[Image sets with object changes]
=== Begin Enclosure ===
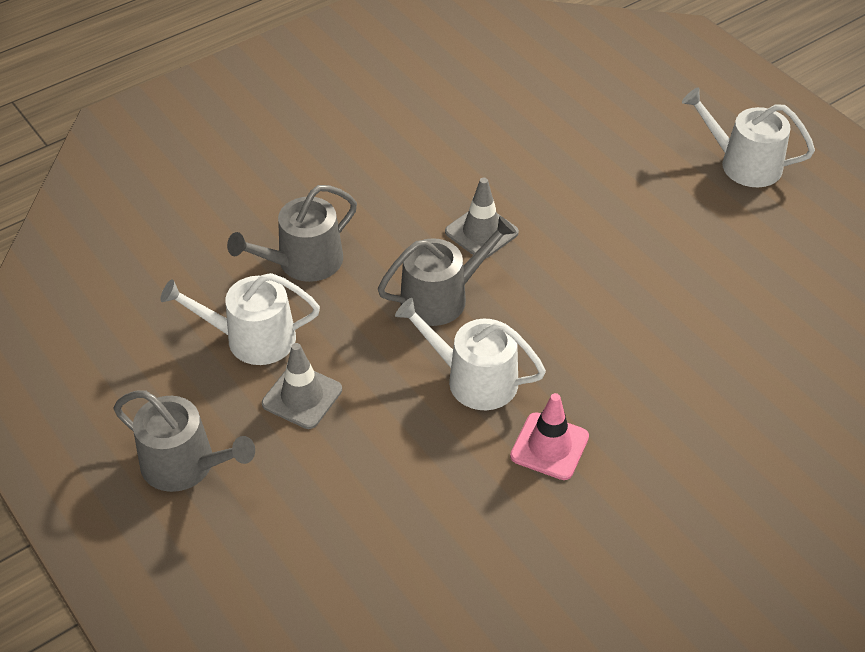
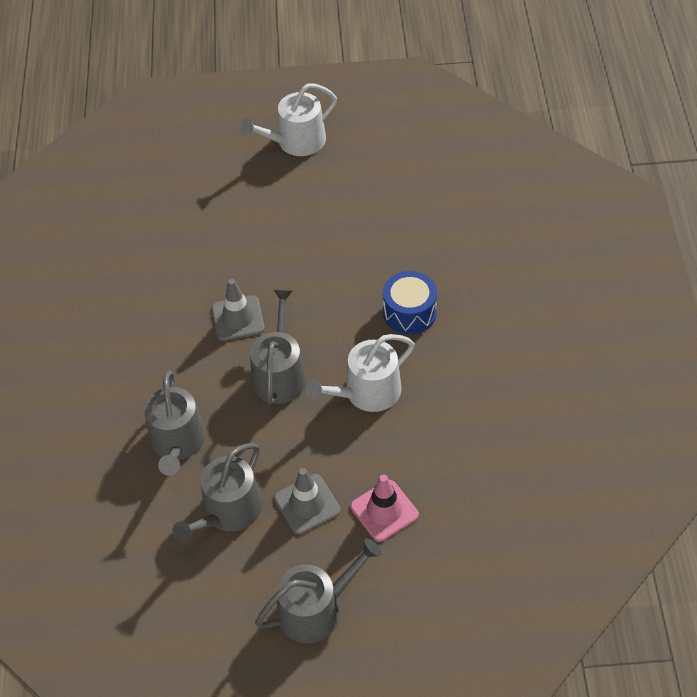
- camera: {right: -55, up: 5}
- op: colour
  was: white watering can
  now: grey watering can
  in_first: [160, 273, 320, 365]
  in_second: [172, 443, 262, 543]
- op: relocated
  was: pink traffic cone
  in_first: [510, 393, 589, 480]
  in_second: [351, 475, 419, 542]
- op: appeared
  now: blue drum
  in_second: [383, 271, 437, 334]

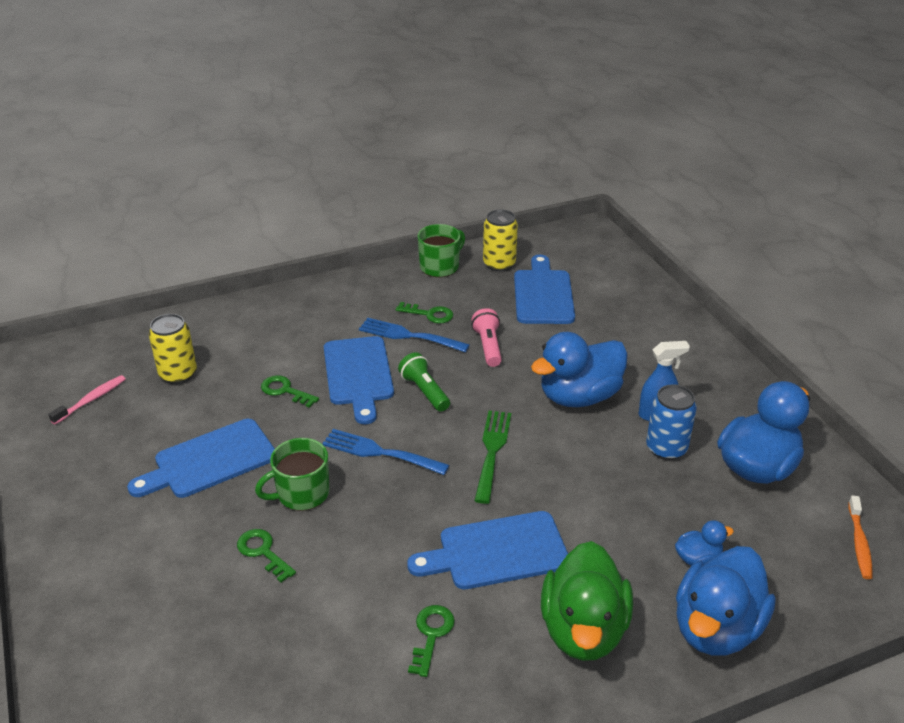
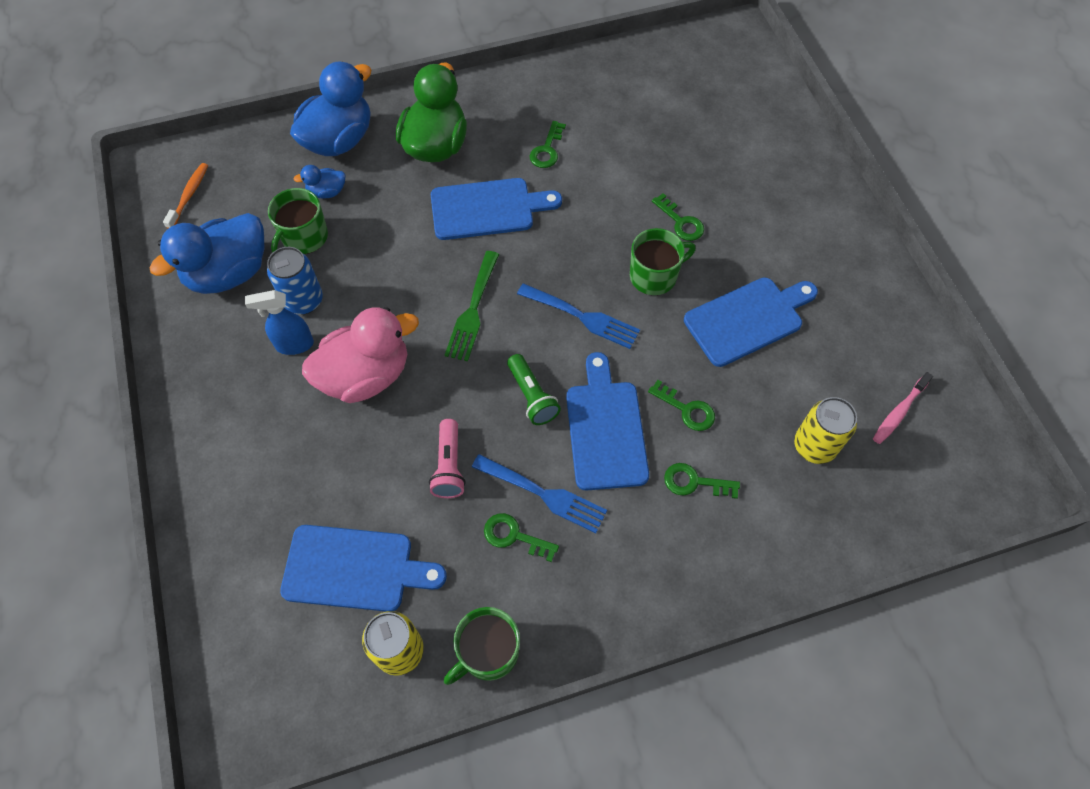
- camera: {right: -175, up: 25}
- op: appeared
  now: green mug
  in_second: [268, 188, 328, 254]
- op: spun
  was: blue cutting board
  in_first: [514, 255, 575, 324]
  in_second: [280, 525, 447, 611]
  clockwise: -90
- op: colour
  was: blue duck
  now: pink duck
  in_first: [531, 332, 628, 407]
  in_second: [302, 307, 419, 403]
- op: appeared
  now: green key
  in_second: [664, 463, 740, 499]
=== End Enclosure ===
=== Begin Enclosure ===
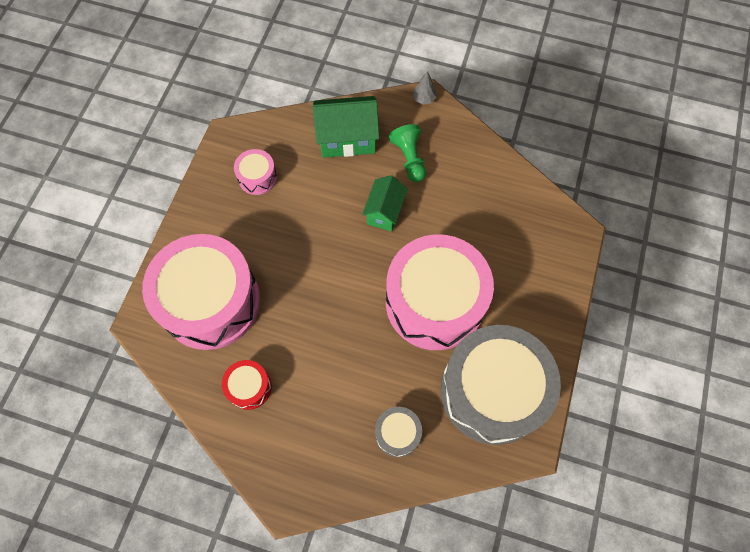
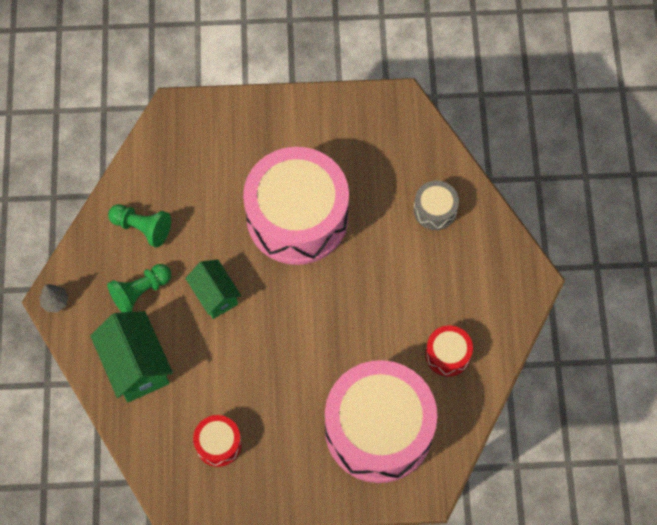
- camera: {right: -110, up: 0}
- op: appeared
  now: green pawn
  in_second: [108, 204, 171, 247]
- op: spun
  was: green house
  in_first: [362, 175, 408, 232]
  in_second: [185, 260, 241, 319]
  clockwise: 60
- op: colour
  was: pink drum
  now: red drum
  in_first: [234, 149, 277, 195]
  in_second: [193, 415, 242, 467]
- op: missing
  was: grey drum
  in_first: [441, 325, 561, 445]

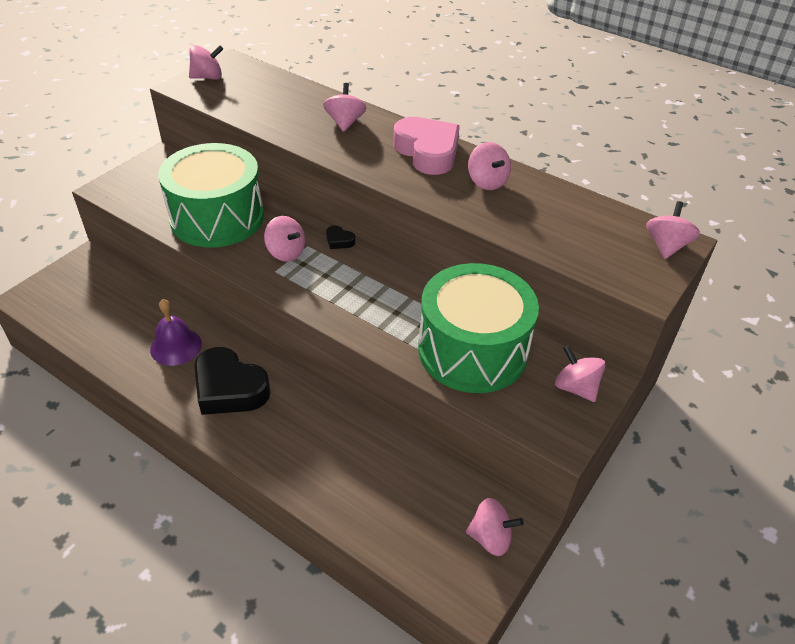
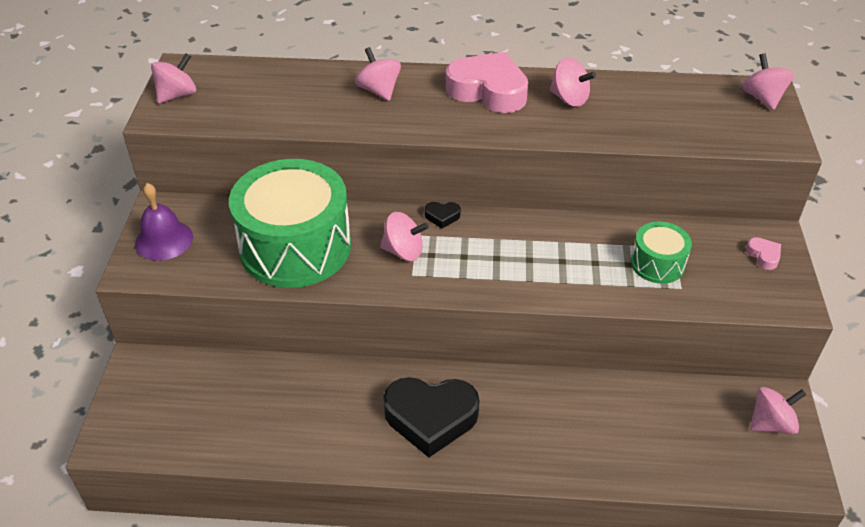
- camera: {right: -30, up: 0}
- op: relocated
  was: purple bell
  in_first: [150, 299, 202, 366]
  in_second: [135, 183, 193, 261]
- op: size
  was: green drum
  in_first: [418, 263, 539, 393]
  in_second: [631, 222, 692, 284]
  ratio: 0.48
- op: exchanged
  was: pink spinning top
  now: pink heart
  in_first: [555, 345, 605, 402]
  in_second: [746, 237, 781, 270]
=== End Enclosure ===
Work instruction. When a line in the records above contains the word "watering", copy it.

Exercise answer.
  was: white watering can
  now: grey watering can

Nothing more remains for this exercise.